= Action item =
Each entry below must be repeated exactly, with pictures left out.

[Content revision data]
^^^^

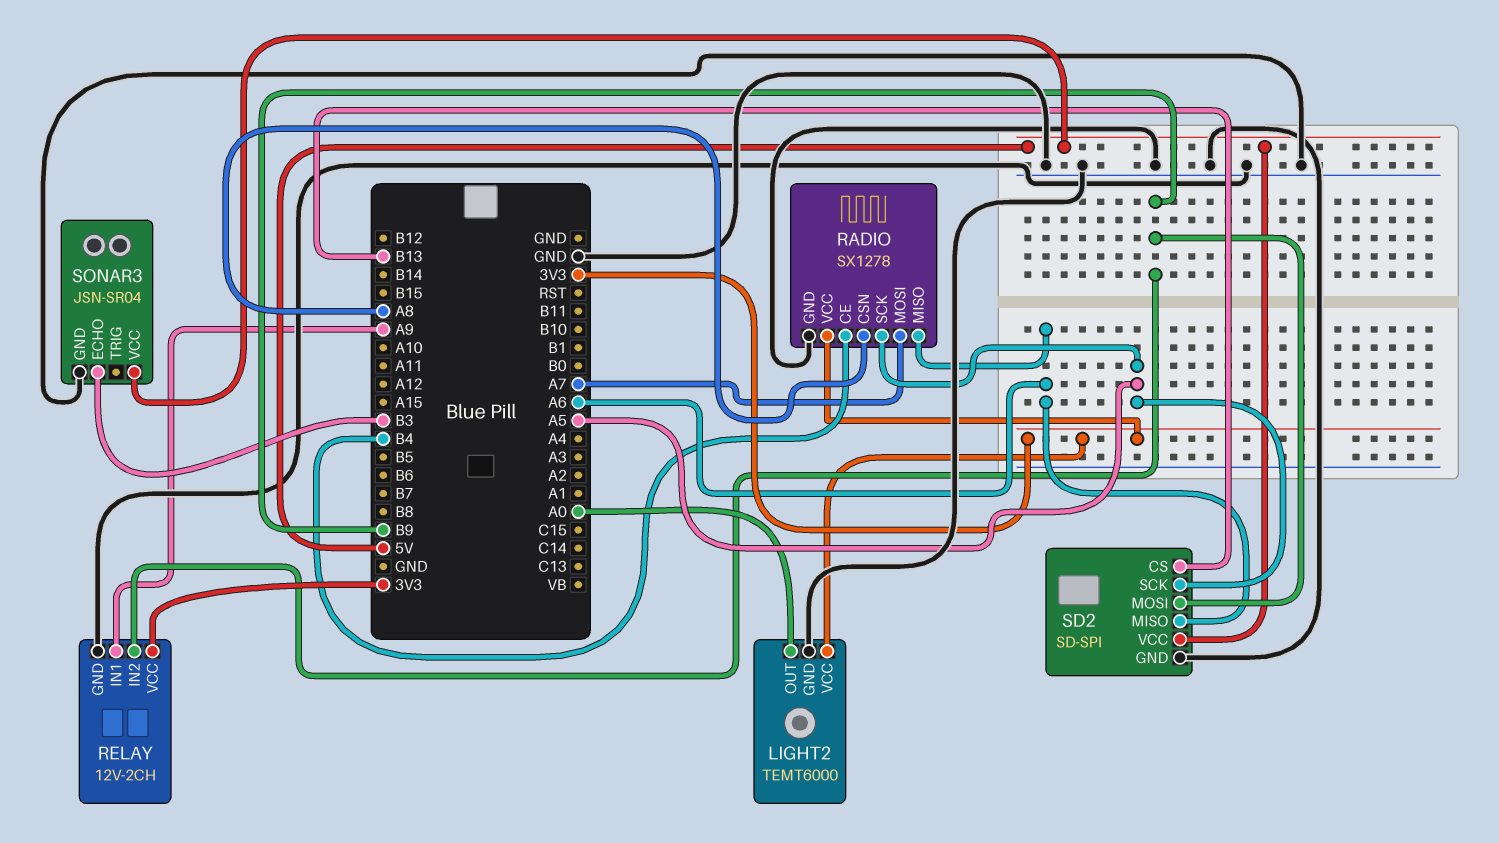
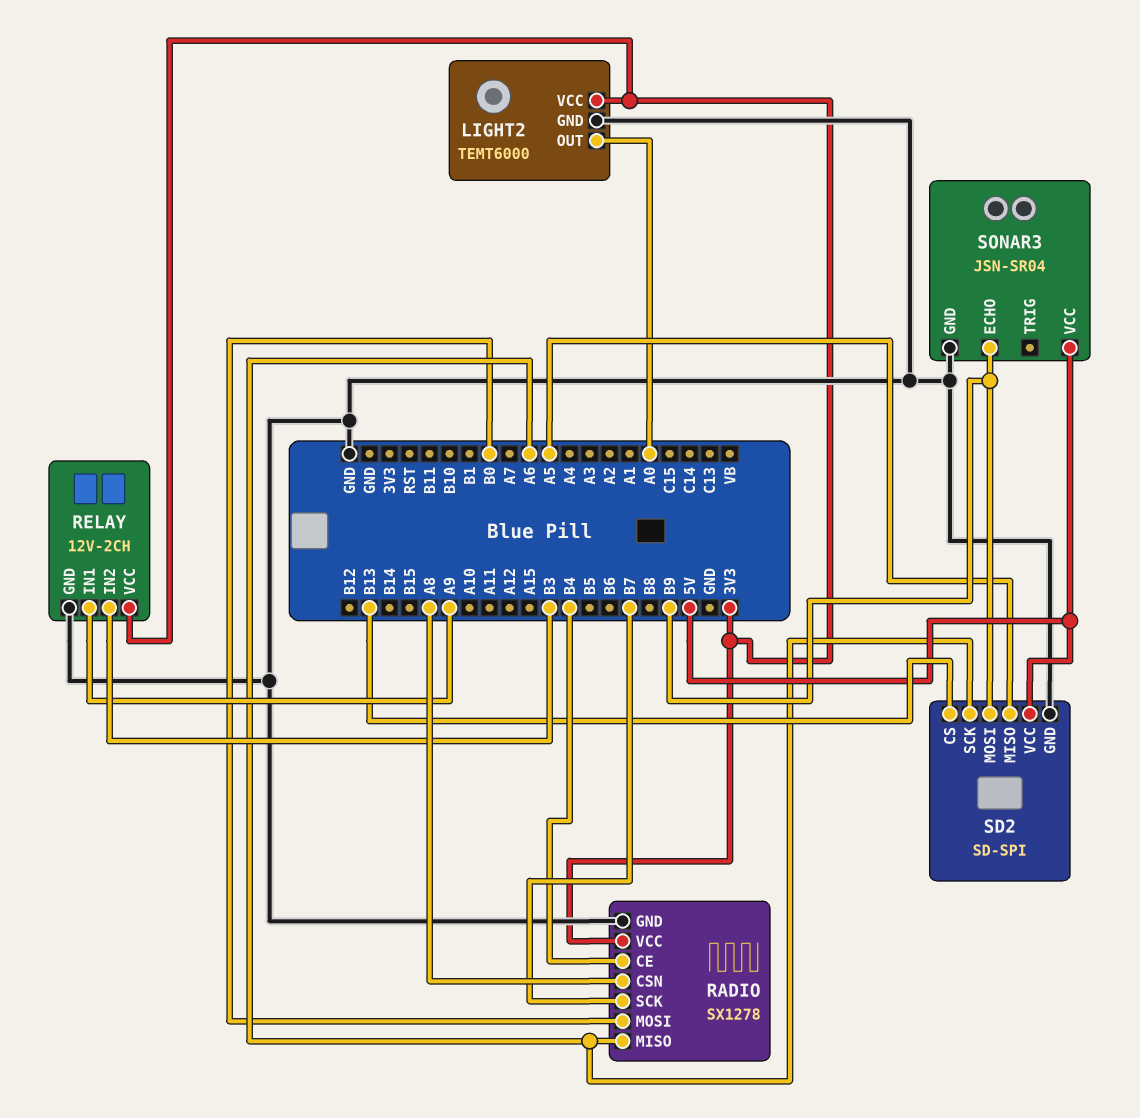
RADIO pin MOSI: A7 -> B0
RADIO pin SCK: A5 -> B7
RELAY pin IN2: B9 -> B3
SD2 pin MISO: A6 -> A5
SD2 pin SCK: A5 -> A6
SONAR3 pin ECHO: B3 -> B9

^^^^

= Answer section =
RADIO pin MOSI: A7 -> B0
RADIO pin SCK: A5 -> B7
RELAY pin IN2: B9 -> B3
SD2 pin MISO: A6 -> A5
SD2 pin SCK: A5 -> A6
SONAR3 pin ECHO: B3 -> B9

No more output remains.